■ About this task:
Please copy out the entries until you have copied the line that contains "SOIL3 pin AO: VN -> VP", beginning with the first line.

Records for this exercise below:

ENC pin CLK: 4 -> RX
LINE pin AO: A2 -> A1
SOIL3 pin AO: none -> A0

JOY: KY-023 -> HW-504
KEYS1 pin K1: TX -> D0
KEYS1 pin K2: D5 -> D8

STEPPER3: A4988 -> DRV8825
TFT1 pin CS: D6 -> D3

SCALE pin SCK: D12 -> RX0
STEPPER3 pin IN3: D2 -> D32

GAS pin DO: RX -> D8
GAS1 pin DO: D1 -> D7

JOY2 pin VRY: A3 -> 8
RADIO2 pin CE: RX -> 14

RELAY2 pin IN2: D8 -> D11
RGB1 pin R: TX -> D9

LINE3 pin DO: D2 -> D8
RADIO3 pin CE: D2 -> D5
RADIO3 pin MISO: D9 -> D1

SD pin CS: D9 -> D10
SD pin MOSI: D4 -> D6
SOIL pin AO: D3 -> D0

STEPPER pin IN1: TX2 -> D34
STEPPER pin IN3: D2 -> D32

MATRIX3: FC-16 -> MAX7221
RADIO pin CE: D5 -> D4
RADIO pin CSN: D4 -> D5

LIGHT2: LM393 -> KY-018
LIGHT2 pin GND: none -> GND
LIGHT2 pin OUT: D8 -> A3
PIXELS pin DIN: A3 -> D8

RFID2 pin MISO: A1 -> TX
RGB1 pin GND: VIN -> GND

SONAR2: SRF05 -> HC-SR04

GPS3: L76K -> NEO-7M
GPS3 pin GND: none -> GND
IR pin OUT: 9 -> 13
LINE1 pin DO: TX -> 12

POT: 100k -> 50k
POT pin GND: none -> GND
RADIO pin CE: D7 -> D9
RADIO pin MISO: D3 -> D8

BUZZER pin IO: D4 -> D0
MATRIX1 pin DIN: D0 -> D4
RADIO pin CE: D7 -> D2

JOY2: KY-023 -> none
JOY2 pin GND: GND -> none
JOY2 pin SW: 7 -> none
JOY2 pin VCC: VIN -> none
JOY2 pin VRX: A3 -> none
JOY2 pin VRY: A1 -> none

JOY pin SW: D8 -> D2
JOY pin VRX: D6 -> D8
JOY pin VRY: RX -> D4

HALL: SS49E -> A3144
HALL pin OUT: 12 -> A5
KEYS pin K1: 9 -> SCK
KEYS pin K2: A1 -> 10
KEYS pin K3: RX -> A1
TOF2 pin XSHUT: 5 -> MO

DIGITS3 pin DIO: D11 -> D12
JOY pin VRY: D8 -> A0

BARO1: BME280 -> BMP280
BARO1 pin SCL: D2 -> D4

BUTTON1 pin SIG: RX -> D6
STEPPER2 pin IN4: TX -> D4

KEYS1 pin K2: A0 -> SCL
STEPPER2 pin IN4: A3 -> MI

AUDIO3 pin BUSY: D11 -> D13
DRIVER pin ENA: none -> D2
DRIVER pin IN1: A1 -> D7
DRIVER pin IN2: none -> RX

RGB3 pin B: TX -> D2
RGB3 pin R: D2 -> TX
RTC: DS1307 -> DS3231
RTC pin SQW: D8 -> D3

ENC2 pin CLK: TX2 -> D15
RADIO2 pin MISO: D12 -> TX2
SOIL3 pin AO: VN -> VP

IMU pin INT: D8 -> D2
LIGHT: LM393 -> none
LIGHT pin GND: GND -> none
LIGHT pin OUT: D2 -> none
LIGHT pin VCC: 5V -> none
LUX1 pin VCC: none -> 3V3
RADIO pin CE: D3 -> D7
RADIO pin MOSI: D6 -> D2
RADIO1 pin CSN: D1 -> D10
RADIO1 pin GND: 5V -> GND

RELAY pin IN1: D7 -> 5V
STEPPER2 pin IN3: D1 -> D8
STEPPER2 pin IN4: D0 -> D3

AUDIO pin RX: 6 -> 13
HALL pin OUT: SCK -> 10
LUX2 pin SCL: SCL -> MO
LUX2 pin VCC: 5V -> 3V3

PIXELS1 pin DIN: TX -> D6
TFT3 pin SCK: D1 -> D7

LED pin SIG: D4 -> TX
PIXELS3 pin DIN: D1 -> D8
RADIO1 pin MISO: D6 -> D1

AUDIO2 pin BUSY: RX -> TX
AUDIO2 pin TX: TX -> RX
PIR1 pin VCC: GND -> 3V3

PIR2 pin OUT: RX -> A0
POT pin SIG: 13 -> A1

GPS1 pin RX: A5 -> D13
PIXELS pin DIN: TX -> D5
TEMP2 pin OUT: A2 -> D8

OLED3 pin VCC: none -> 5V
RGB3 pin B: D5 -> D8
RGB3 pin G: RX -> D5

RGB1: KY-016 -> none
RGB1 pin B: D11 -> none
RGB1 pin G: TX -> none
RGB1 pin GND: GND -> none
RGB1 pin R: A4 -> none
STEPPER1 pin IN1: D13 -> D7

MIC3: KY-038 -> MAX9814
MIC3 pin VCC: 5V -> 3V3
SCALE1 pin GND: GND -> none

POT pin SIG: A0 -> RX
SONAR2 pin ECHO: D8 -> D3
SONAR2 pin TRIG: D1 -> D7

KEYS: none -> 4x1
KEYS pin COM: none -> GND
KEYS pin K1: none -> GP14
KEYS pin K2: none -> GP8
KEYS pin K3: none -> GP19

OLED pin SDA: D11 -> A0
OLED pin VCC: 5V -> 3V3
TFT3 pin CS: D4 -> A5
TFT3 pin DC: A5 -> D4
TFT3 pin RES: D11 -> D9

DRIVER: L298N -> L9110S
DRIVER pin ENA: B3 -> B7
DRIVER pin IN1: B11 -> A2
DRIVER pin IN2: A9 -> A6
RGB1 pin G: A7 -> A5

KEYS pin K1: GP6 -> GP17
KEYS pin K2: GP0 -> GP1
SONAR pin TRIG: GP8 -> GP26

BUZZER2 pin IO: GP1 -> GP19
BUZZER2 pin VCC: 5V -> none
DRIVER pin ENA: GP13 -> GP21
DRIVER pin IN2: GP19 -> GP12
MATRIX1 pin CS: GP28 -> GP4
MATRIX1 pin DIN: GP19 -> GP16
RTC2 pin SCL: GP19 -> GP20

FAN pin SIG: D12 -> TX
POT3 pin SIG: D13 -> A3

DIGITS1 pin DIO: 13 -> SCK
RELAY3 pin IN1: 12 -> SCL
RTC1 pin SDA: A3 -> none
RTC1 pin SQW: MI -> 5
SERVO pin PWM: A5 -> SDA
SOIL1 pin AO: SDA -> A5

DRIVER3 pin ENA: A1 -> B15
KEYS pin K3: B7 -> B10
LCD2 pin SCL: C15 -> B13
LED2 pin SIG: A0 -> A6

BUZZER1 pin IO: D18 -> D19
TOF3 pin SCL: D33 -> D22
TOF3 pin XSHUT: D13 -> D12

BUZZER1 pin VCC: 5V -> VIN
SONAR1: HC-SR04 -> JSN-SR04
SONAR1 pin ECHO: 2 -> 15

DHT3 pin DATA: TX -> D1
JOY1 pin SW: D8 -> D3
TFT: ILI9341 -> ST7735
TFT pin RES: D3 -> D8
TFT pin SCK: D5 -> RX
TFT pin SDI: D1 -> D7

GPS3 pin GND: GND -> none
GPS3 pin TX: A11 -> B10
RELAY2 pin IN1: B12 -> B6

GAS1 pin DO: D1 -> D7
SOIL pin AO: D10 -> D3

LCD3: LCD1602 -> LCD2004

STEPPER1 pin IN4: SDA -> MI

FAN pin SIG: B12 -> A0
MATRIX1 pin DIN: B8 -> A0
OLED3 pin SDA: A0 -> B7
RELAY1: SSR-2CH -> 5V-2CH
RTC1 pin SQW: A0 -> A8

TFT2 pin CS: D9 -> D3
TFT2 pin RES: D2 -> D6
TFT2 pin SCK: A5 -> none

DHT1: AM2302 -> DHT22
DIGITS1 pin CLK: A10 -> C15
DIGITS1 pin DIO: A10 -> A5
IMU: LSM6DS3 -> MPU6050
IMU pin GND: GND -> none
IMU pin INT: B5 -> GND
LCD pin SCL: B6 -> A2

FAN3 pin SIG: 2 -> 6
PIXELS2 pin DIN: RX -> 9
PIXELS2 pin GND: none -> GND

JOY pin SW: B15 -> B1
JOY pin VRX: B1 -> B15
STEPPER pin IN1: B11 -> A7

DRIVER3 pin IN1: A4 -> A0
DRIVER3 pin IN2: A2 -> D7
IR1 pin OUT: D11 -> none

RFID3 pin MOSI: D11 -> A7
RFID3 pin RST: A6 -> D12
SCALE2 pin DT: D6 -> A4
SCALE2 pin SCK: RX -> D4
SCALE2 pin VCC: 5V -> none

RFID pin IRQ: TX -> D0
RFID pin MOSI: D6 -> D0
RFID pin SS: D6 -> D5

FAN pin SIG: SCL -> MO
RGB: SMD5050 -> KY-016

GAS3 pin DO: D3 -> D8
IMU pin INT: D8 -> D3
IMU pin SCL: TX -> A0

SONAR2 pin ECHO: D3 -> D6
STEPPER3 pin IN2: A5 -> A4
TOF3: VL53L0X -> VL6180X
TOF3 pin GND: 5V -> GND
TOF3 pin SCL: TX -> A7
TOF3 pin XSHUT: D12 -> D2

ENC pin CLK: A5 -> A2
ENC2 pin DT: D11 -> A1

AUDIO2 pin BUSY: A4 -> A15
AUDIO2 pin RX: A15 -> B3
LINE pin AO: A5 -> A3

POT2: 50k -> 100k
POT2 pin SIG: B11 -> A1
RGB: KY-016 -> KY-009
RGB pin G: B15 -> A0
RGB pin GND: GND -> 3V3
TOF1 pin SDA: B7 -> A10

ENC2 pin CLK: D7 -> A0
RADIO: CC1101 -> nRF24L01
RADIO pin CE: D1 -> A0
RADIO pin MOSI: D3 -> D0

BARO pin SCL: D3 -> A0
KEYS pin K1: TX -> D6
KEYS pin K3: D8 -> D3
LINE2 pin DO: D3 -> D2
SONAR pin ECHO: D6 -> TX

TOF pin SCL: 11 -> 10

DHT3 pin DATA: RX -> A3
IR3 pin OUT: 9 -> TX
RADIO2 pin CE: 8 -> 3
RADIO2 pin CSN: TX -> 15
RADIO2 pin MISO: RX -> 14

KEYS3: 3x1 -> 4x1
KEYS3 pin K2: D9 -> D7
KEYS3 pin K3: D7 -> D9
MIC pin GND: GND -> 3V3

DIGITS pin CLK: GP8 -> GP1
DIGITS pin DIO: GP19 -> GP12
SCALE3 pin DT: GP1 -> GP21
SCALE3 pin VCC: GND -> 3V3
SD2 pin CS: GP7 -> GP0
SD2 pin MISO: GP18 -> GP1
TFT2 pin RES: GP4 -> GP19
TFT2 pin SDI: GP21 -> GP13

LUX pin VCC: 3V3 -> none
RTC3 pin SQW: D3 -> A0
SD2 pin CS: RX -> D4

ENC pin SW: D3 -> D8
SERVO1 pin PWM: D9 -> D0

End of Records for this exercise.

■ Answer section:
ENC pin CLK: 4 -> RX
LINE pin AO: A2 -> A1
SOIL3 pin AO: none -> A0

JOY: KY-023 -> HW-504
KEYS1 pin K1: TX -> D0
KEYS1 pin K2: D5 -> D8

STEPPER3: A4988 -> DRV8825
TFT1 pin CS: D6 -> D3

SCALE pin SCK: D12 -> RX0
STEPPER3 pin IN3: D2 -> D32

GAS pin DO: RX -> D8
GAS1 pin DO: D1 -> D7

JOY2 pin VRY: A3 -> 8
RADIO2 pin CE: RX -> 14

RELAY2 pin IN2: D8 -> D11
RGB1 pin R: TX -> D9

LINE3 pin DO: D2 -> D8
RADIO3 pin CE: D2 -> D5
RADIO3 pin MISO: D9 -> D1

SD pin CS: D9 -> D10
SD pin MOSI: D4 -> D6
SOIL pin AO: D3 -> D0

STEPPER pin IN1: TX2 -> D34
STEPPER pin IN3: D2 -> D32

MATRIX3: FC-16 -> MAX7221
RADIO pin CE: D5 -> D4
RADIO pin CSN: D4 -> D5

LIGHT2: LM393 -> KY-018
LIGHT2 pin GND: none -> GND
LIGHT2 pin OUT: D8 -> A3
PIXELS pin DIN: A3 -> D8

RFID2 pin MISO: A1 -> TX
RGB1 pin GND: VIN -> GND

SONAR2: SRF05 -> HC-SR04

GPS3: L76K -> NEO-7M
GPS3 pin GND: none -> GND
IR pin OUT: 9 -> 13
LINE1 pin DO: TX -> 12

POT: 100k -> 50k
POT pin GND: none -> GND
RADIO pin CE: D7 -> D9
RADIO pin MISO: D3 -> D8

BUZZER pin IO: D4 -> D0
MATRIX1 pin DIN: D0 -> D4
RADIO pin CE: D7 -> D2

JOY2: KY-023 -> none
JOY2 pin GND: GND -> none
JOY2 pin SW: 7 -> none
JOY2 pin VCC: VIN -> none
JOY2 pin VRX: A3 -> none
JOY2 pin VRY: A1 -> none

JOY pin SW: D8 -> D2
JOY pin VRX: D6 -> D8
JOY pin VRY: RX -> D4

HALL: SS49E -> A3144
HALL pin OUT: 12 -> A5
KEYS pin K1: 9 -> SCK
KEYS pin K2: A1 -> 10
KEYS pin K3: RX -> A1
TOF2 pin XSHUT: 5 -> MO

DIGITS3 pin DIO: D11 -> D12
JOY pin VRY: D8 -> A0

BARO1: BME280 -> BMP280
BARO1 pin SCL: D2 -> D4

BUTTON1 pin SIG: RX -> D6
STEPPER2 pin IN4: TX -> D4

KEYS1 pin K2: A0 -> SCL
STEPPER2 pin IN4: A3 -> MI

AUDIO3 pin BUSY: D11 -> D13
DRIVER pin ENA: none -> D2
DRIVER pin IN1: A1 -> D7
DRIVER pin IN2: none -> RX

RGB3 pin B: TX -> D2
RGB3 pin R: D2 -> TX
RTC: DS1307 -> DS3231
RTC pin SQW: D8 -> D3

ENC2 pin CLK: TX2 -> D15
RADIO2 pin MISO: D12 -> TX2
SOIL3 pin AO: VN -> VP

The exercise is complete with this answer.